(Source records)
--------

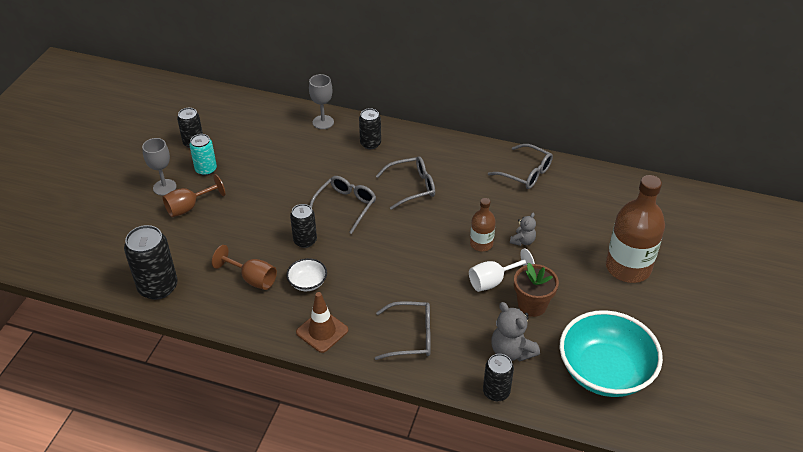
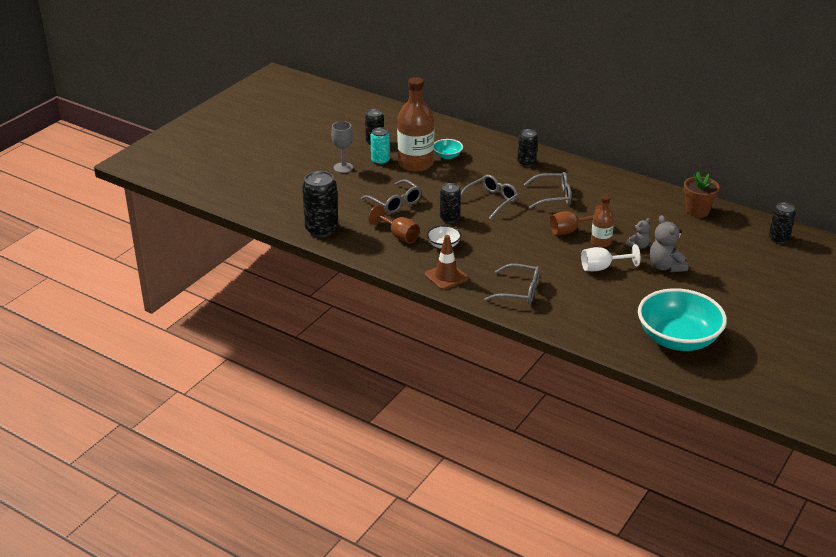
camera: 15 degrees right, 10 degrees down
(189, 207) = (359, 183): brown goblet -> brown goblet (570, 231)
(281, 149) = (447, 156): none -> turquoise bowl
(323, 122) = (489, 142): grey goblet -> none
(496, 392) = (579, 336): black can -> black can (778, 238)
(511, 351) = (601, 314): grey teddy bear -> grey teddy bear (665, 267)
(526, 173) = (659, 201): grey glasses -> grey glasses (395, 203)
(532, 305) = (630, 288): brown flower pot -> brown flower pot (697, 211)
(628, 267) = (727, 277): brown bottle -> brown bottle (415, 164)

--------

* WHAT IS BEING ASKED *
Go line by line through the data, copying each one that contains the word "brown".

* RESPONSE AREA *
(189, 207) = (359, 183): brown goblet -> brown goblet (570, 231)
(532, 305) = (630, 288): brown flower pot -> brown flower pot (697, 211)
(628, 267) = (727, 277): brown bottle -> brown bottle (415, 164)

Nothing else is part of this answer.